▶ _Work task_:
For the listing below, print exactly the lines from the line with "grey jar: 2 -> 5" to the line with "green mushroom: 2 -> 0", both included, and nothing beyond them.

▶ _Data excerpts_:
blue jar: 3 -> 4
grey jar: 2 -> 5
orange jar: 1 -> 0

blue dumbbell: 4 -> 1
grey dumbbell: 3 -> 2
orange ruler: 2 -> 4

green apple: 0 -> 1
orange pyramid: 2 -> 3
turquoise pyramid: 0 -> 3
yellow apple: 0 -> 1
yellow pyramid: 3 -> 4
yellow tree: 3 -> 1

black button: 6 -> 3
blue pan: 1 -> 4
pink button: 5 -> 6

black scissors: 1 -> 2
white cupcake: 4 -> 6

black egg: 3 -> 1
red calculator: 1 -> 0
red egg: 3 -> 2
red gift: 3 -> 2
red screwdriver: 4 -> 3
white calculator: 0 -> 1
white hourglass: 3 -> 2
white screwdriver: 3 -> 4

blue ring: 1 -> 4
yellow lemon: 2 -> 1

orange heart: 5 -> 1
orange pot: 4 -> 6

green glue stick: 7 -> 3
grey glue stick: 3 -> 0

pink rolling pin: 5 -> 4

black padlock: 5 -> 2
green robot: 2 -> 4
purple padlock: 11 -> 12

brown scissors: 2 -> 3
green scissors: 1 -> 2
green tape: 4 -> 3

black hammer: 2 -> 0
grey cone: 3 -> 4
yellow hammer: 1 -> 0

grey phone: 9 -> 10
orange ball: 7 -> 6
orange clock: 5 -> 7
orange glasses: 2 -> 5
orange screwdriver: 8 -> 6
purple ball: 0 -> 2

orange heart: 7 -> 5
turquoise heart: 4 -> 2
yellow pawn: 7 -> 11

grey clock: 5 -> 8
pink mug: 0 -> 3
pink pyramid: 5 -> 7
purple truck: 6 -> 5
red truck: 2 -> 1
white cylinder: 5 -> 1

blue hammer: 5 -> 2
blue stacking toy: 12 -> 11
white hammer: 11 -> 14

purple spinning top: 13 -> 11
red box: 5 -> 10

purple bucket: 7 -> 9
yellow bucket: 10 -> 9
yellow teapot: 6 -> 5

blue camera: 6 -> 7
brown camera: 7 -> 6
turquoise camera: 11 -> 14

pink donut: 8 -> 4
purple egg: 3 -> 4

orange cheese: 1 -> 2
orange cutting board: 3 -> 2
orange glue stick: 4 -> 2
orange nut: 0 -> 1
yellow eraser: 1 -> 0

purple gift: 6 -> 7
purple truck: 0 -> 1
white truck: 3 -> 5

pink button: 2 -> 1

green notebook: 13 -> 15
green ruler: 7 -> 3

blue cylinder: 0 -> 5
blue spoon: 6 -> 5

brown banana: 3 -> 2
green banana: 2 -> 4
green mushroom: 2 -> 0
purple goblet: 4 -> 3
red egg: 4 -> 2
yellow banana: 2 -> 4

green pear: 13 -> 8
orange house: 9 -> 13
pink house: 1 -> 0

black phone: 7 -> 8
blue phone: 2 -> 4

▶ _Solution to the exercise_:
grey jar: 2 -> 5
orange jar: 1 -> 0

blue dumbbell: 4 -> 1
grey dumbbell: 3 -> 2
orange ruler: 2 -> 4

green apple: 0 -> 1
orange pyramid: 2 -> 3
turquoise pyramid: 0 -> 3
yellow apple: 0 -> 1
yellow pyramid: 3 -> 4
yellow tree: 3 -> 1

black button: 6 -> 3
blue pan: 1 -> 4
pink button: 5 -> 6

black scissors: 1 -> 2
white cupcake: 4 -> 6

black egg: 3 -> 1
red calculator: 1 -> 0
red egg: 3 -> 2
red gift: 3 -> 2
red screwdriver: 4 -> 3
white calculator: 0 -> 1
white hourglass: 3 -> 2
white screwdriver: 3 -> 4

blue ring: 1 -> 4
yellow lemon: 2 -> 1

orange heart: 5 -> 1
orange pot: 4 -> 6

green glue stick: 7 -> 3
grey glue stick: 3 -> 0

pink rolling pin: 5 -> 4

black padlock: 5 -> 2
green robot: 2 -> 4
purple padlock: 11 -> 12

brown scissors: 2 -> 3
green scissors: 1 -> 2
green tape: 4 -> 3

black hammer: 2 -> 0
grey cone: 3 -> 4
yellow hammer: 1 -> 0

grey phone: 9 -> 10
orange ball: 7 -> 6
orange clock: 5 -> 7
orange glasses: 2 -> 5
orange screwdriver: 8 -> 6
purple ball: 0 -> 2

orange heart: 7 -> 5
turquoise heart: 4 -> 2
yellow pawn: 7 -> 11

grey clock: 5 -> 8
pink mug: 0 -> 3
pink pyramid: 5 -> 7
purple truck: 6 -> 5
red truck: 2 -> 1
white cylinder: 5 -> 1

blue hammer: 5 -> 2
blue stacking toy: 12 -> 11
white hammer: 11 -> 14

purple spinning top: 13 -> 11
red box: 5 -> 10

purple bucket: 7 -> 9
yellow bucket: 10 -> 9
yellow teapot: 6 -> 5

blue camera: 6 -> 7
brown camera: 7 -> 6
turquoise camera: 11 -> 14

pink donut: 8 -> 4
purple egg: 3 -> 4

orange cheese: 1 -> 2
orange cutting board: 3 -> 2
orange glue stick: 4 -> 2
orange nut: 0 -> 1
yellow eraser: 1 -> 0

purple gift: 6 -> 7
purple truck: 0 -> 1
white truck: 3 -> 5

pink button: 2 -> 1

green notebook: 13 -> 15
green ruler: 7 -> 3

blue cylinder: 0 -> 5
blue spoon: 6 -> 5

brown banana: 3 -> 2
green banana: 2 -> 4
green mushroom: 2 -> 0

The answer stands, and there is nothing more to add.